EXCERPTED RECORDS:
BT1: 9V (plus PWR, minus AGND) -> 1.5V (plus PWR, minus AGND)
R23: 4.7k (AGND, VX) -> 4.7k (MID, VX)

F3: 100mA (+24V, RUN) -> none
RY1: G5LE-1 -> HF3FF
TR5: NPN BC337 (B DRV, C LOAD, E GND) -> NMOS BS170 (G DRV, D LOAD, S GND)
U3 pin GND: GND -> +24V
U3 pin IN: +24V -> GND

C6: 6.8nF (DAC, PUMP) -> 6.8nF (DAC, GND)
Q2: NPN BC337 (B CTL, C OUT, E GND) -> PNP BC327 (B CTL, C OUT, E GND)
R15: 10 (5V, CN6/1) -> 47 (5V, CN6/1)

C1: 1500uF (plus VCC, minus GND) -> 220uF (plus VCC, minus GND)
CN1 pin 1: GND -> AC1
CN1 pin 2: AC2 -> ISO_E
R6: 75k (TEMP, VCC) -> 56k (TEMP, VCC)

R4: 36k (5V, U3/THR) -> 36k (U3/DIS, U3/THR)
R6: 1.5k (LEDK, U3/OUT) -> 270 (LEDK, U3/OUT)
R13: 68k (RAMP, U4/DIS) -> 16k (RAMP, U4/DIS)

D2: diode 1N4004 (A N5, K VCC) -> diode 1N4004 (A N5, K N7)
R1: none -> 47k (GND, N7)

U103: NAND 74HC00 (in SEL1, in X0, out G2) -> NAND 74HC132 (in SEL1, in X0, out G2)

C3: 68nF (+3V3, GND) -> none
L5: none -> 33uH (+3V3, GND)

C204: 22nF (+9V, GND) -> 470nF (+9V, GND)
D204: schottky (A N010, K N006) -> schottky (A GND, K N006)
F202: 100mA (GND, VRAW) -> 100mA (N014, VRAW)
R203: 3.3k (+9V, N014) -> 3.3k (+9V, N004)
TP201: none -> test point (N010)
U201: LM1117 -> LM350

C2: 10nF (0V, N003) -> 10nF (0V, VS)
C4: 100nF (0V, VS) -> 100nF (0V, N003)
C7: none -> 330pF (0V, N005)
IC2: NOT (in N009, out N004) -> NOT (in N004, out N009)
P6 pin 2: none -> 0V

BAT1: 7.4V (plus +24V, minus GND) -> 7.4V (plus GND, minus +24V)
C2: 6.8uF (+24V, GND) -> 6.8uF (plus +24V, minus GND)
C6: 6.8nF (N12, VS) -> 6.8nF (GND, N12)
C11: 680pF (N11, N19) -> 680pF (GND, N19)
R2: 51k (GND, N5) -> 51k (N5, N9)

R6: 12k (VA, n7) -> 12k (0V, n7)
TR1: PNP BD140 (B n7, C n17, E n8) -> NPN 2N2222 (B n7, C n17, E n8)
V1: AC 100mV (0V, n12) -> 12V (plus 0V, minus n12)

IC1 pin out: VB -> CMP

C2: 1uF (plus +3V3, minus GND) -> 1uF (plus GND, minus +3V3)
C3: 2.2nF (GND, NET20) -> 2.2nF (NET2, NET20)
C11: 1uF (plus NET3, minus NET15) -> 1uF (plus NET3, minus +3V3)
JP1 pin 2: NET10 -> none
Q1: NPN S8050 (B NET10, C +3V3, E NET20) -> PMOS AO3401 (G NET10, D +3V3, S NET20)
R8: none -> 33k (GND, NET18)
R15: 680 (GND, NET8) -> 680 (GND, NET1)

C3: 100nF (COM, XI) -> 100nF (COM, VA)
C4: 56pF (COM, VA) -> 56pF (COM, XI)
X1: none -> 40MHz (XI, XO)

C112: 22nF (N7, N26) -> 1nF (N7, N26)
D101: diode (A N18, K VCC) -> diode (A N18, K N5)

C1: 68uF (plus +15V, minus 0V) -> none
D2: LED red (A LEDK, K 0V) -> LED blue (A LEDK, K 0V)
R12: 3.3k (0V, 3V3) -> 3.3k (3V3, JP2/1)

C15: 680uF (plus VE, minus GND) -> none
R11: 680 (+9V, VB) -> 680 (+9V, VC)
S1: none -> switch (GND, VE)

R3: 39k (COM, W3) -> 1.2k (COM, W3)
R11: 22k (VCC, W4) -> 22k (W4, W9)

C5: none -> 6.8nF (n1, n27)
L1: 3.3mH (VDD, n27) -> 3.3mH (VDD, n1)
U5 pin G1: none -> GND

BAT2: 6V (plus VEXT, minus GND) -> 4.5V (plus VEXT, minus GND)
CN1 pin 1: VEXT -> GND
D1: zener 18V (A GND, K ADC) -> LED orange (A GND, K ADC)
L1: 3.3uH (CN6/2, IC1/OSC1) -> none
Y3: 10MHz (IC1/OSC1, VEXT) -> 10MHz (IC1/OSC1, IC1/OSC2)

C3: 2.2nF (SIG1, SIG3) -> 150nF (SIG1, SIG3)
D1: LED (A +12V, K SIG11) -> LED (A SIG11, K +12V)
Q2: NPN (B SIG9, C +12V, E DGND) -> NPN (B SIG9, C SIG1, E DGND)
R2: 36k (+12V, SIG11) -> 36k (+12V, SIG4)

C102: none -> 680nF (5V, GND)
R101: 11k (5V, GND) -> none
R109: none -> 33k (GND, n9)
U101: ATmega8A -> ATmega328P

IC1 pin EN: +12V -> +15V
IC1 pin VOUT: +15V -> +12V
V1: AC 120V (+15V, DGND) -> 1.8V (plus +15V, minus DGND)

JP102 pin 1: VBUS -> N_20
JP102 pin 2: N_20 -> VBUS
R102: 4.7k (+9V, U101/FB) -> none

WHAT YOU SHOULD DO: For this task, write out exactly the lines of the entries above, starting at the line with "C3: 68nF (+3V3, GND) -> none" and ending at the line with "C4: 100nF (0V, VS) -> 100nF (0V, N003)", both included, and no others.

SOLUTION TO THIS EXERCISE:
C3: 68nF (+3V3, GND) -> none
L5: none -> 33uH (+3V3, GND)

C204: 22nF (+9V, GND) -> 470nF (+9V, GND)
D204: schottky (A N010, K N006) -> schottky (A GND, K N006)
F202: 100mA (GND, VRAW) -> 100mA (N014, VRAW)
R203: 3.3k (+9V, N014) -> 3.3k (+9V, N004)
TP201: none -> test point (N010)
U201: LM1117 -> LM350

C2: 10nF (0V, N003) -> 10nF (0V, VS)
C4: 100nF (0V, VS) -> 100nF (0V, N003)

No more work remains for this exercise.